# Brief
Word for word, copy the listing below and leave out its images.

# Given material
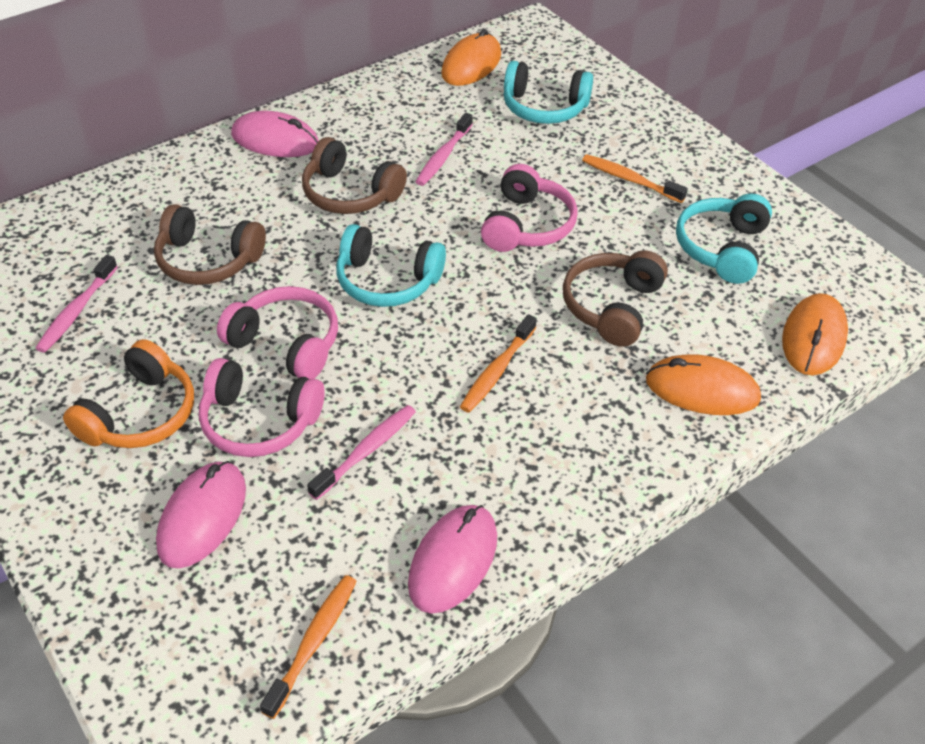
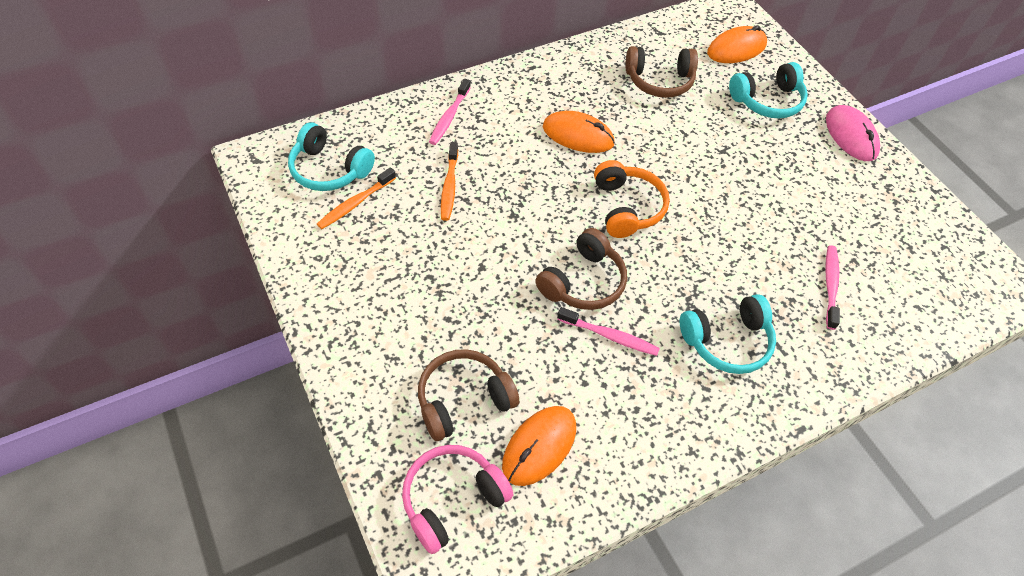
orange toothbrush: 3 -> 2
pink headphones: 3 -> 1
pink mouse: 3 -> 1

# Exercise output
orange toothbrush: 3 -> 2
pink headphones: 3 -> 1
pink mouse: 3 -> 1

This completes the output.